Extract every line of the records that contains the string "kern", treating uppercase and lowercase letters as distinct.

A series of records:
######

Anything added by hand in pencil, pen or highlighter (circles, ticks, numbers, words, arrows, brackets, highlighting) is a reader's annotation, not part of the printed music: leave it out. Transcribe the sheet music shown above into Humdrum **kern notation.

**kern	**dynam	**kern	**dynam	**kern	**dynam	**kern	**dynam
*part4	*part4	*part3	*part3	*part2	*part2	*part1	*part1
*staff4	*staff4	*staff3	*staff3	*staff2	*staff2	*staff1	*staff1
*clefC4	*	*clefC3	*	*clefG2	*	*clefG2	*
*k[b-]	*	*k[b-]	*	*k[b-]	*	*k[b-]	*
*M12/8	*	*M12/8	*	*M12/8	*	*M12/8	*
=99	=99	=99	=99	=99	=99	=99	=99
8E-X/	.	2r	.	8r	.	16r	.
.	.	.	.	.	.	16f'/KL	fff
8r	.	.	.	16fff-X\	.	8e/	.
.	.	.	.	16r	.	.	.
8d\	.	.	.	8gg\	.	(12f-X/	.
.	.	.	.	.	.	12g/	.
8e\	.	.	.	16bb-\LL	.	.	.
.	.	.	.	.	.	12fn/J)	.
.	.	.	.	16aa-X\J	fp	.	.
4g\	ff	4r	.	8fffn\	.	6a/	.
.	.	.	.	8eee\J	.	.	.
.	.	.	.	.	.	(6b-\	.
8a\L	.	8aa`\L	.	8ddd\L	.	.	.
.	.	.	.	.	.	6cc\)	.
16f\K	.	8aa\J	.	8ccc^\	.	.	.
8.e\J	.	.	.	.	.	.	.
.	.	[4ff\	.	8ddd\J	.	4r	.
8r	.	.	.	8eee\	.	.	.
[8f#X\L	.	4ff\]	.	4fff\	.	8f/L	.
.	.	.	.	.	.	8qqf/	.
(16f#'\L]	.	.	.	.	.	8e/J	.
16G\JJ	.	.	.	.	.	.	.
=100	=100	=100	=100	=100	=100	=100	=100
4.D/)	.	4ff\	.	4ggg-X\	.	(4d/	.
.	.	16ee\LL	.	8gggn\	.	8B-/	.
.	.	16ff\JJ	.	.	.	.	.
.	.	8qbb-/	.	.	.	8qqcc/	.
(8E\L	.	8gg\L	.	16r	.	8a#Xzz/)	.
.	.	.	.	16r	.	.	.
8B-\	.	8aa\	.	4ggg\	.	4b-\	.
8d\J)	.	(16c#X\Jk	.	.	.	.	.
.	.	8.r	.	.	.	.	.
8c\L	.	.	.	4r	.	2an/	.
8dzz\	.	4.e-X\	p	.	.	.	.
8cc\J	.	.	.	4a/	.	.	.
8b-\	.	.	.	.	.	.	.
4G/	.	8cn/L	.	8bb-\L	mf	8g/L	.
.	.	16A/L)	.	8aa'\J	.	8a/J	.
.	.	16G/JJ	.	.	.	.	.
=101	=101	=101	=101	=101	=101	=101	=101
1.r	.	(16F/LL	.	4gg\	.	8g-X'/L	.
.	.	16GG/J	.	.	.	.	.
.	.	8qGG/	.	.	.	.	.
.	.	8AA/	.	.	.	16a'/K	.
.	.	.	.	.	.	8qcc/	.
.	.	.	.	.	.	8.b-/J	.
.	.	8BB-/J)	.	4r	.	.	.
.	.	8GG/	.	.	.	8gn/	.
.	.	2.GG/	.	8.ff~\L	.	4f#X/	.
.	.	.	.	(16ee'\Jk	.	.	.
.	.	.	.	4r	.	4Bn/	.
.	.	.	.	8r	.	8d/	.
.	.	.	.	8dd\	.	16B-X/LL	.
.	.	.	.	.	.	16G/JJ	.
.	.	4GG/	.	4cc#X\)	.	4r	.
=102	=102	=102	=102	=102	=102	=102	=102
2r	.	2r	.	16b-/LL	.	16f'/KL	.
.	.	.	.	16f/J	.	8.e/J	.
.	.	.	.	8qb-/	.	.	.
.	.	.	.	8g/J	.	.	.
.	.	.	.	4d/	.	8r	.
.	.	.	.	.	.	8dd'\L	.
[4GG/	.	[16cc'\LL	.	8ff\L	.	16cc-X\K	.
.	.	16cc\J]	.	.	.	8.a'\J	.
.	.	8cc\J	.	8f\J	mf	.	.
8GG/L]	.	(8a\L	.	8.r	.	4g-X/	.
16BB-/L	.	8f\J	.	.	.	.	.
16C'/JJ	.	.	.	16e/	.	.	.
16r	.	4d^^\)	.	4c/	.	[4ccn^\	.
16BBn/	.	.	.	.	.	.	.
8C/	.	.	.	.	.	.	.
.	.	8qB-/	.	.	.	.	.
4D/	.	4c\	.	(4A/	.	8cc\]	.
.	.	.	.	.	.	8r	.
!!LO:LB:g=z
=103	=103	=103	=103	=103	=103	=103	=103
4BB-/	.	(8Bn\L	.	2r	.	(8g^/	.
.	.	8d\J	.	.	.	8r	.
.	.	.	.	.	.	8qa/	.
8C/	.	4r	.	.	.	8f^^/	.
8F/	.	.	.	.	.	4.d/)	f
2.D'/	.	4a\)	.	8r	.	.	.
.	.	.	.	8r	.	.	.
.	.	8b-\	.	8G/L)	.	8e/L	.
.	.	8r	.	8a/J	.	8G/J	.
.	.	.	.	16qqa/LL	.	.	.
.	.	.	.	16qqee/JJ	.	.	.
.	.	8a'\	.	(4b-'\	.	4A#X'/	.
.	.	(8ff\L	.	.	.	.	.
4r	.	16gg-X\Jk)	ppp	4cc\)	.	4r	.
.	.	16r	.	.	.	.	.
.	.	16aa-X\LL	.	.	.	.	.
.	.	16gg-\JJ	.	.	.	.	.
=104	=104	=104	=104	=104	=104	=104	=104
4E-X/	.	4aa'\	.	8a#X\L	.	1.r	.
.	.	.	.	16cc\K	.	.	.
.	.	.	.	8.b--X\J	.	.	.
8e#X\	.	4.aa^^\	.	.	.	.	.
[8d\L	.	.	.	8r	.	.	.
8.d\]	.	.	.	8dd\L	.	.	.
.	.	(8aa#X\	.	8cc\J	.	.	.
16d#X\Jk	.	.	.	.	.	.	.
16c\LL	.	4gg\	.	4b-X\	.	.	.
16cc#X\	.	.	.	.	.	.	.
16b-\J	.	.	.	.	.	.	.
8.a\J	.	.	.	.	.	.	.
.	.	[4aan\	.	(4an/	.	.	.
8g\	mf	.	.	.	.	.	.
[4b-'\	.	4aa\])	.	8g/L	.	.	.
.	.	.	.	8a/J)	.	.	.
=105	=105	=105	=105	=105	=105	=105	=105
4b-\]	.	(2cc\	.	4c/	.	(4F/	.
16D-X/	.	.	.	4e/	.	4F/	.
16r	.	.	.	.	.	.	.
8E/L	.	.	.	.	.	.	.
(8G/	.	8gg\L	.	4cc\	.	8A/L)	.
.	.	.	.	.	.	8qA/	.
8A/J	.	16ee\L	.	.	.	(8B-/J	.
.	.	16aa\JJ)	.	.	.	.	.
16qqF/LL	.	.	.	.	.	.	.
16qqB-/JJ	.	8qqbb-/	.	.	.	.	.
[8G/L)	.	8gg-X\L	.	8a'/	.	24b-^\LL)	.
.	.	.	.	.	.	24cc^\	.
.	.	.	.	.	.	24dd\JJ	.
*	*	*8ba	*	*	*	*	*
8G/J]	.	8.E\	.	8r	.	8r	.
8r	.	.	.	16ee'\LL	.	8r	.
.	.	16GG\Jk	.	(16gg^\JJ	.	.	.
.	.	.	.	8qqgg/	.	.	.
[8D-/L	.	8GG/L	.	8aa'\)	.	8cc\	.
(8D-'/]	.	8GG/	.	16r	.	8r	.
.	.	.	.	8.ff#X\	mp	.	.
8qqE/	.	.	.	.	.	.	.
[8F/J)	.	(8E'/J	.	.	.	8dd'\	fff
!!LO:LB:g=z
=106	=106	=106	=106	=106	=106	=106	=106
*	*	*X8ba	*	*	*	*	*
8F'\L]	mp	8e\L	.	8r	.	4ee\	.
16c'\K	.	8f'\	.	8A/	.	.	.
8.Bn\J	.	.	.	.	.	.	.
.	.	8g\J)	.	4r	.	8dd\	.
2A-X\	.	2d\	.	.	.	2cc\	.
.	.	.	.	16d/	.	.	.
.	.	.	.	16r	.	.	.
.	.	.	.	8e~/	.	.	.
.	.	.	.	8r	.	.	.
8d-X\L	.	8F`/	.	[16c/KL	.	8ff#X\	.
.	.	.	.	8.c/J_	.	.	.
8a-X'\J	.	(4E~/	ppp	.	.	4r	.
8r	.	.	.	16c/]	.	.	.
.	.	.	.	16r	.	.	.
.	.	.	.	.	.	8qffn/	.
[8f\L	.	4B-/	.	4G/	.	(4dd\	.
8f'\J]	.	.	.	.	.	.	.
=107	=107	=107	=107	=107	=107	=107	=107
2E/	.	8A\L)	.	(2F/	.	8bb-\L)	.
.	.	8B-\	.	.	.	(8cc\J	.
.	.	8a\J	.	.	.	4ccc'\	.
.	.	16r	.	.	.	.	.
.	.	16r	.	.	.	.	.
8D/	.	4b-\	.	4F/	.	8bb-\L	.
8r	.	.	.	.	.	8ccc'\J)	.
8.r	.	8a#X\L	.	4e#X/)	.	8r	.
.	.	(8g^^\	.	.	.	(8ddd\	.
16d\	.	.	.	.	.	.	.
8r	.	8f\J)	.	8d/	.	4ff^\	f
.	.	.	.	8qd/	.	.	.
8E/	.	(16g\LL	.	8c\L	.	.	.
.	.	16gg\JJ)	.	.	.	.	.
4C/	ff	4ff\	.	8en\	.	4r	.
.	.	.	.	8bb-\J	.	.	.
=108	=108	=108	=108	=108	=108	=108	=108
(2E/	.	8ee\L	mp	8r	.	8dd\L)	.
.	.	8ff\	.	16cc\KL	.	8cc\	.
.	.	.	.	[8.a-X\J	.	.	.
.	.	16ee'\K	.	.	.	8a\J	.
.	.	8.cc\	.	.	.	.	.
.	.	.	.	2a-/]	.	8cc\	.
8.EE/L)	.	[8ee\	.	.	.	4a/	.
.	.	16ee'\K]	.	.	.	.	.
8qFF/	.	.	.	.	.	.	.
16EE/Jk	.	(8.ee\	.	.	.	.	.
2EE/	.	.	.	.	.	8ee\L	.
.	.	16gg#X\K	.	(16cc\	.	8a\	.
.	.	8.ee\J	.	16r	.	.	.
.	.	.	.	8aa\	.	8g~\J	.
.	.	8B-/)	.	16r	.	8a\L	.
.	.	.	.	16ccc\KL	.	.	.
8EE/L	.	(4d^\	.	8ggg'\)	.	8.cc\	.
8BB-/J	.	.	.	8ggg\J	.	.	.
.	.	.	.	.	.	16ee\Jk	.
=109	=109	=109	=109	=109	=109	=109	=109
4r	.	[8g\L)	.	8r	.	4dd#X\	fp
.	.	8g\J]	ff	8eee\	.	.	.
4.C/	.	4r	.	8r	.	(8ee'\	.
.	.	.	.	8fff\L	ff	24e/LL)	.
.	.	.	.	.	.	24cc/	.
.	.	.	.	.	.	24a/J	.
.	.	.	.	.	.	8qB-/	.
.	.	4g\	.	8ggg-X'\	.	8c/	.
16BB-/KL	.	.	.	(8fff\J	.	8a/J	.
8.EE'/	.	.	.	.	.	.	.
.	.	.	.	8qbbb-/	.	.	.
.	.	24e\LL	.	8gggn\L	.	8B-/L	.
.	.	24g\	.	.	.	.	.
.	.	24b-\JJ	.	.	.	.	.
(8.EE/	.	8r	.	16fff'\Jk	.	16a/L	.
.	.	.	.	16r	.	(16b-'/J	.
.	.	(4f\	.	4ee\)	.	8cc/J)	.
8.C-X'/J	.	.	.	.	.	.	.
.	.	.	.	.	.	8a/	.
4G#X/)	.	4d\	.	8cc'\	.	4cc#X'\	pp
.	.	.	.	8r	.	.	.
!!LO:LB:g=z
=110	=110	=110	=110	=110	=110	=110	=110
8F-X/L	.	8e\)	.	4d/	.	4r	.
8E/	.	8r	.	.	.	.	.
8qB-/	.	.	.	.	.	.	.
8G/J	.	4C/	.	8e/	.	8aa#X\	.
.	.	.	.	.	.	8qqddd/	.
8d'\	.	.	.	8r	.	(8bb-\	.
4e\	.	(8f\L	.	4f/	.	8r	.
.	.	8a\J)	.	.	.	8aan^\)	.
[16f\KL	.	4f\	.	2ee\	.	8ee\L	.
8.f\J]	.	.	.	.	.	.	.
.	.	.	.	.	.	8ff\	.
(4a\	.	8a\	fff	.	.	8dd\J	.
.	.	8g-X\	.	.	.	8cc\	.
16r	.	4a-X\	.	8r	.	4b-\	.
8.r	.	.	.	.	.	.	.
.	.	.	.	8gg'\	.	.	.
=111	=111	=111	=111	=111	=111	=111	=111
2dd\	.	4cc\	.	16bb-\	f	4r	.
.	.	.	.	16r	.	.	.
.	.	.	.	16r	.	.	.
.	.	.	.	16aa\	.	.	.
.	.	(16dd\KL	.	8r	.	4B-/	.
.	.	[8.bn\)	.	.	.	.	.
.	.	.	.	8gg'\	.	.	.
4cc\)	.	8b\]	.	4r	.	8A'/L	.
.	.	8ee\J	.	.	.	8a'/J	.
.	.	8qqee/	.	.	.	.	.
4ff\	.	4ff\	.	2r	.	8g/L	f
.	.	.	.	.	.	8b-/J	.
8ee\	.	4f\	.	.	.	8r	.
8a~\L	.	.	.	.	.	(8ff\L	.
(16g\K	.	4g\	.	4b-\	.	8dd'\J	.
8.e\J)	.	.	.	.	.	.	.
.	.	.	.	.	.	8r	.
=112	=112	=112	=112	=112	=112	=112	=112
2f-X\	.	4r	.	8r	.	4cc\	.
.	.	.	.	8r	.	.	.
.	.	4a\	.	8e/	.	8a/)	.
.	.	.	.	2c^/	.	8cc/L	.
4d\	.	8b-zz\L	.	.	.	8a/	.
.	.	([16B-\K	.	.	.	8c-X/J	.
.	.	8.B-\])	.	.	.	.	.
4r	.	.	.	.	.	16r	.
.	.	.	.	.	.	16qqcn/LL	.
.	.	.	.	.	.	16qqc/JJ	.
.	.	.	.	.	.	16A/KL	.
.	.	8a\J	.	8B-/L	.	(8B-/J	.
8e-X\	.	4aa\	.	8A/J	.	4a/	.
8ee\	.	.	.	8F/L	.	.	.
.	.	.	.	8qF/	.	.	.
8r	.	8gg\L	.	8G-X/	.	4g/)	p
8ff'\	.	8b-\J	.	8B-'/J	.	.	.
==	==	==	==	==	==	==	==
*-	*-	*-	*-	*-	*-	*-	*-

######

SOLUTION TO THIS PROBLEM:
Anything added by hand in pencil, pen or highlighter (circles, ticks, numbers, words, arrows, brackets, highlighting) is a reader's annotation, not part of the printed music: leave it out. Transcribe the sheet music shown above into Humdrum **kern notation.
**kern	**dynam	**kern	**dynam	**kern	**dynam	**kern	**dynam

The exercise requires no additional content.